Start of Block
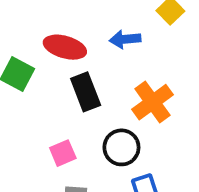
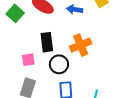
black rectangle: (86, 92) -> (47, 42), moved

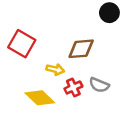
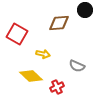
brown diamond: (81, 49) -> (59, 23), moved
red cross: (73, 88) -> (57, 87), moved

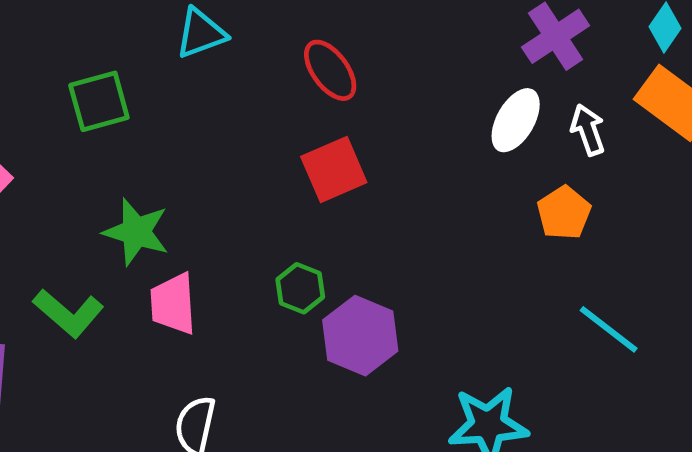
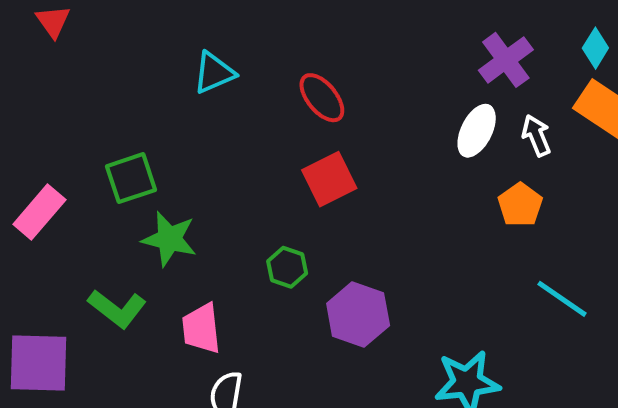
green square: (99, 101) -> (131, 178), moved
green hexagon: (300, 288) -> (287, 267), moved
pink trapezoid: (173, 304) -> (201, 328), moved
End of Block
All lines holding the word "green" must be found in the listing and copied.

> YOUR RESPONSE:
green square: (99, 101) -> (131, 178), moved
green hexagon: (300, 288) -> (287, 267), moved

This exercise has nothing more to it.